» **Your goal**: The lines to extract begin at the line that contains "Find anything that" and run through the last line of the listing; reproduce them exactly, minus any pictures.

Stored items
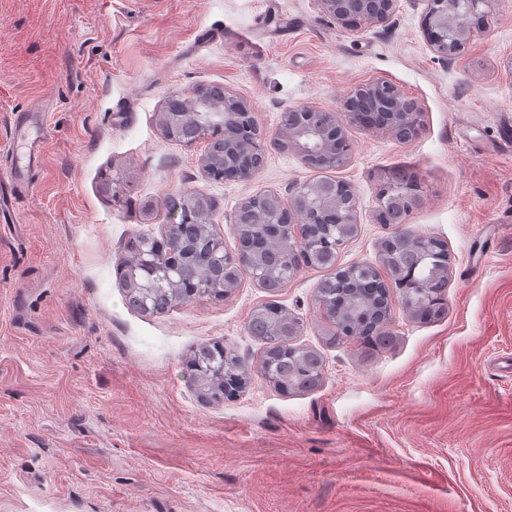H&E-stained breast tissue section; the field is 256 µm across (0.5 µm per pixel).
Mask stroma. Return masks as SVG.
Returning a JSON list of instances; mask_svg holds the SVG:
<instances>
[{
  "label": "stroma",
  "instance_id": "obj_1",
  "mask_svg": "<svg viewBox=\"0 0 512 512\" xmlns=\"http://www.w3.org/2000/svg\"><path fill=\"white\" fill-rule=\"evenodd\" d=\"M424 8L399 0L350 31L317 0H0V178L16 126L45 132L0 224V512H512V0L446 60ZM374 81L418 104L412 140L347 121L344 95ZM197 85L250 102L253 178L213 180L206 142L162 134L167 98ZM303 106L343 121L345 165L277 146ZM399 167L422 186L413 231L448 249V311L420 321L392 292L389 347L330 341L316 266L275 293L246 277L165 314L127 305V241L162 239L187 193L214 202L231 252L244 198L346 181L358 232L336 264H378L376 192ZM267 302L321 354L317 389L285 394L258 371L248 320ZM213 341L252 373L208 404L186 366Z\"/></svg>",
  "mask_w": 512,
  "mask_h": 512
}]
</instances>
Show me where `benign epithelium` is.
Masks as SVG:
<instances>
[{"label":"benign epithelium","instance_id":"7a95c632","mask_svg":"<svg viewBox=\"0 0 512 512\" xmlns=\"http://www.w3.org/2000/svg\"><path fill=\"white\" fill-rule=\"evenodd\" d=\"M323 12L344 27H357L387 22L398 6V0H318ZM427 7L422 19V30L430 51L439 58L451 55L450 49L463 46L472 35L462 21L464 15H484L480 7L490 0H425ZM344 107L354 122L365 127L383 129L398 140L412 137L420 126L421 110L417 103L405 97L393 84L375 81L355 88L345 97ZM224 111L241 115L251 113L250 105L232 93H224ZM297 119L283 122L284 135L277 146L296 152L310 166L319 164L328 168L345 165L350 156L344 126L336 113L309 107L292 110ZM184 113H159L158 123L168 138L183 122ZM263 145L256 140L241 143L224 152V170L234 180H245L258 171L256 154ZM356 197L354 188L342 180L327 179L303 183L294 187L288 200L275 191L245 198L241 207L251 211L254 224H278L288 236L301 243L305 239L304 225L311 223L317 211L336 210L340 224L355 223L356 207L350 206ZM378 209L405 207L413 211L421 202L420 188L413 185L397 186L377 191Z\"/></svg>","mask_w":512,"mask_h":512}]
</instances>
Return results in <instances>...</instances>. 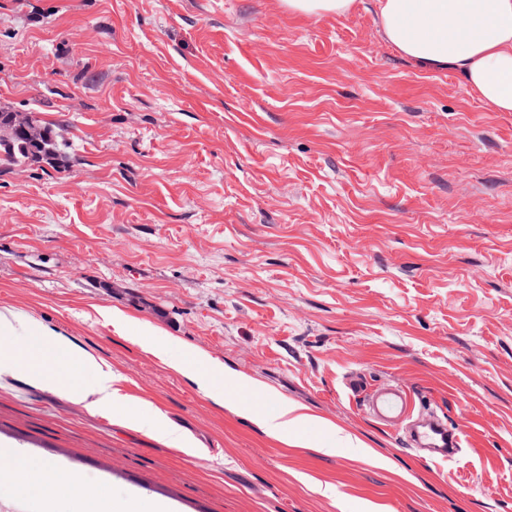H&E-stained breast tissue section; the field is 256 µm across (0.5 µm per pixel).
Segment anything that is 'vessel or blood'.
<instances>
[{
    "mask_svg": "<svg viewBox=\"0 0 512 512\" xmlns=\"http://www.w3.org/2000/svg\"><path fill=\"white\" fill-rule=\"evenodd\" d=\"M418 398V393L402 385H376L364 393V412L380 426L398 432L413 416ZM405 444L421 449L424 463L434 466L459 460L468 436L463 428L450 426L445 418L433 413L406 437Z\"/></svg>",
    "mask_w": 512,
    "mask_h": 512,
    "instance_id": "1",
    "label": "vessel or blood"
}]
</instances>
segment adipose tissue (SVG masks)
<instances>
[{
  "label": "adipose tissue",
  "mask_w": 512,
  "mask_h": 512,
  "mask_svg": "<svg viewBox=\"0 0 512 512\" xmlns=\"http://www.w3.org/2000/svg\"><path fill=\"white\" fill-rule=\"evenodd\" d=\"M376 16L385 39L403 56L427 70L450 67L459 72L471 91L496 112H512V0H375ZM24 323L15 313L0 310V369L23 370L40 384H51L82 395L74 368L94 369L97 383L90 393L93 408L112 411L122 420L172 443L182 438L174 431L147 422L113 389L114 373L98 368L92 356H71L49 329L41 330L33 344L13 338ZM59 353L61 362L46 369L47 352ZM265 431L288 444L309 447V426L314 417L301 406L283 401L274 412L254 410ZM12 465L6 474L19 493L30 500L33 512H55L48 488H79L77 477H62L56 469L36 463L17 450L8 454ZM80 499L91 502L90 512H166L163 504L131 498L114 504L104 490L79 488Z\"/></svg>",
  "instance_id": "1"
}]
</instances>
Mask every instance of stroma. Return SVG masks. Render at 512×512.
I'll return each instance as SVG.
<instances>
[{
	"label": "stroma",
	"instance_id": "1",
	"mask_svg": "<svg viewBox=\"0 0 512 512\" xmlns=\"http://www.w3.org/2000/svg\"><path fill=\"white\" fill-rule=\"evenodd\" d=\"M0 110L60 144L0 167V309L185 440L17 371L0 448L173 512H512V112L400 55L374 0H0ZM193 352L232 405L177 371ZM352 374L410 386L473 453L432 470ZM261 395L357 446L278 441L247 411ZM354 3L355 0H286L289 11L307 16L329 13L344 16Z\"/></svg>",
	"mask_w": 512,
	"mask_h": 512
}]
</instances>
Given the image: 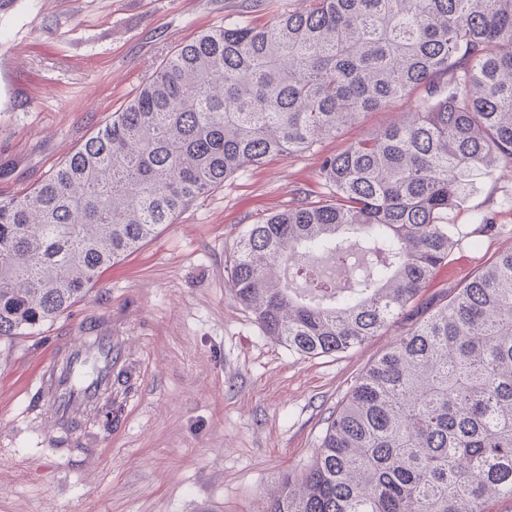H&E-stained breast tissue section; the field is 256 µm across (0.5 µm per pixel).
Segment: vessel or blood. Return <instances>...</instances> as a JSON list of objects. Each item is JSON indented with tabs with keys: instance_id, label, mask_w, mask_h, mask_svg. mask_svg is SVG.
Segmentation results:
<instances>
[{
	"instance_id": "1",
	"label": "vessel or blood",
	"mask_w": 512,
	"mask_h": 512,
	"mask_svg": "<svg viewBox=\"0 0 512 512\" xmlns=\"http://www.w3.org/2000/svg\"><path fill=\"white\" fill-rule=\"evenodd\" d=\"M118 373L131 380L137 367L126 361L124 348L114 342L111 324L85 327L78 335L59 339L39 371L26 407L34 418L50 420L41 435L42 445L63 455H92L97 446L92 418L111 395Z\"/></svg>"
}]
</instances>
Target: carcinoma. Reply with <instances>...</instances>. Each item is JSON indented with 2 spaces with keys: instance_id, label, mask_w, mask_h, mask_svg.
Segmentation results:
<instances>
[{
  "instance_id": "cac0c4a2",
  "label": "carcinoma",
  "mask_w": 512,
  "mask_h": 512,
  "mask_svg": "<svg viewBox=\"0 0 512 512\" xmlns=\"http://www.w3.org/2000/svg\"><path fill=\"white\" fill-rule=\"evenodd\" d=\"M214 27L26 195L0 200V338L81 301L202 194L367 112L411 111L325 157V201L249 224L224 272L261 331L343 353L413 306L463 232L477 182L512 167V0H310ZM355 250L349 287L305 262ZM287 266L308 282L282 283ZM512 502V249L422 310L357 378L266 512H489Z\"/></svg>"
}]
</instances>
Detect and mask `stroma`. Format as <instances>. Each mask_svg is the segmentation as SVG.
Returning a JSON list of instances; mask_svg holds the SVG:
<instances>
[{
    "mask_svg": "<svg viewBox=\"0 0 512 512\" xmlns=\"http://www.w3.org/2000/svg\"><path fill=\"white\" fill-rule=\"evenodd\" d=\"M244 0H15L0 15V199L29 191L163 58L241 17ZM366 113L313 149L227 178L116 262L68 312L31 336L0 340V512H263L282 474L303 473L325 421L360 373L407 329L400 320L345 353L303 358L265 336L235 300L224 261L247 225L328 195L324 157L410 111ZM492 217L497 231L476 232ZM465 237L418 300L459 287L512 248V167L495 170L448 214ZM104 314L141 366L113 385L121 428L69 467L41 447L46 420L24 392L55 337Z\"/></svg>",
    "mask_w": 512,
    "mask_h": 512,
    "instance_id": "obj_1",
    "label": "stroma"
}]
</instances>
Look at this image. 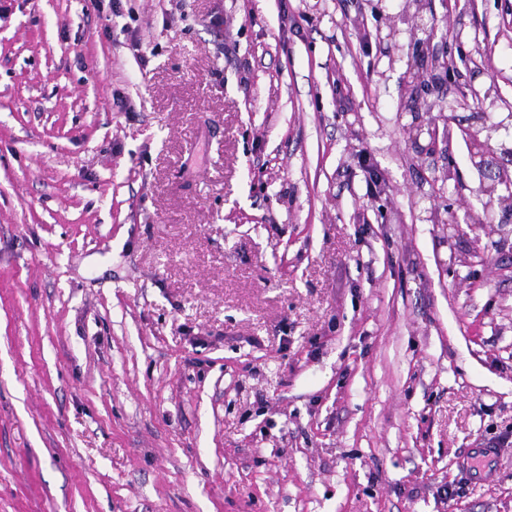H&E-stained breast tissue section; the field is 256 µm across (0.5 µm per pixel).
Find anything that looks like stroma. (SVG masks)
Here are the masks:
<instances>
[{"label":"stroma","instance_id":"obj_1","mask_svg":"<svg viewBox=\"0 0 512 512\" xmlns=\"http://www.w3.org/2000/svg\"><path fill=\"white\" fill-rule=\"evenodd\" d=\"M0 6V512H512V0Z\"/></svg>","mask_w":512,"mask_h":512}]
</instances>
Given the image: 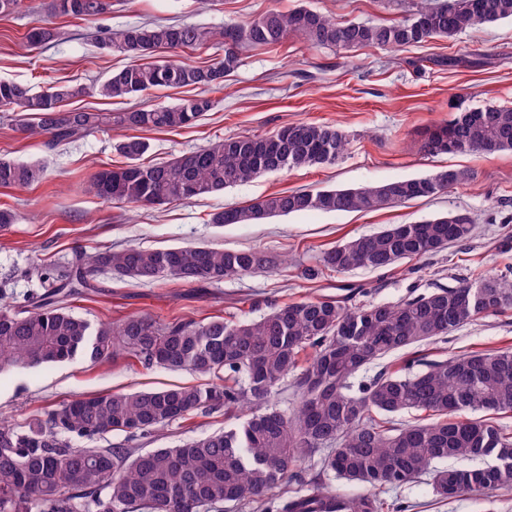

» **Exercise answer**:
Find anything that looks like stroma. (SVG masks)
Here are the masks:
<instances>
[{"label":"stroma","instance_id":"obj_1","mask_svg":"<svg viewBox=\"0 0 512 512\" xmlns=\"http://www.w3.org/2000/svg\"><path fill=\"white\" fill-rule=\"evenodd\" d=\"M0 6V512H512V0Z\"/></svg>","mask_w":512,"mask_h":512}]
</instances>
Given the image: 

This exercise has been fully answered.